◆ What is expected: Please copy exactly every line from the one that contains "none -> purple brick C2 level 1" to the end of the data below, with both ends included and no other lines.

(Input data)

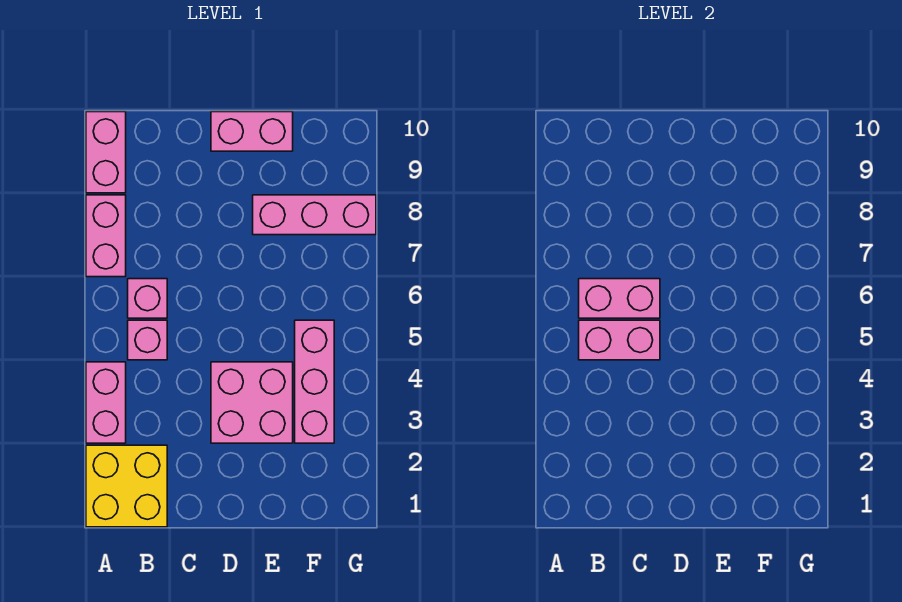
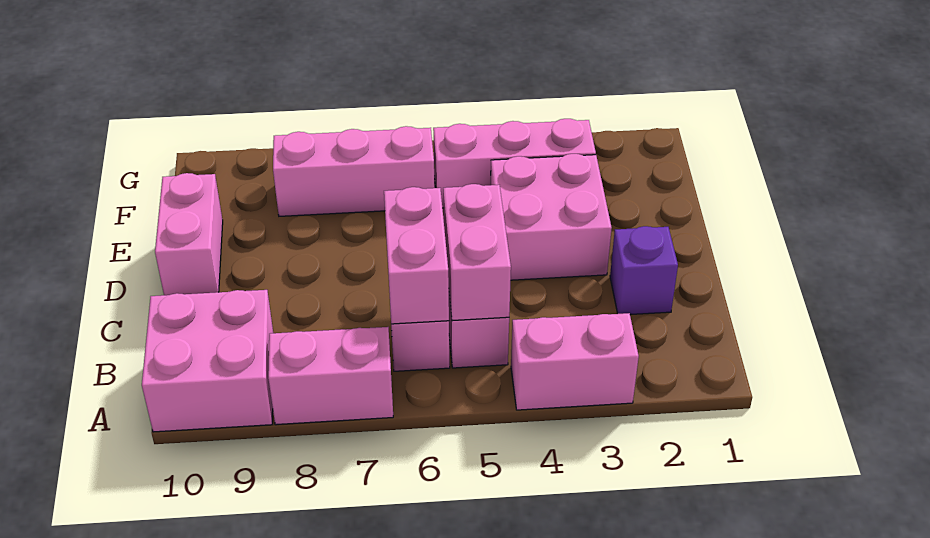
yellow brick A1:B2 level 1 -> none
pink brick A9:A10 level 1 -> pink brick A9:B10 level 1
none -> purple brick C2 level 1
pink brick E8:G8 level 1 -> pink brick F6:F8 level 1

(End Input data)

◆ Your solution:
none -> purple brick C2 level 1
pink brick E8:G8 level 1 -> pink brick F6:F8 level 1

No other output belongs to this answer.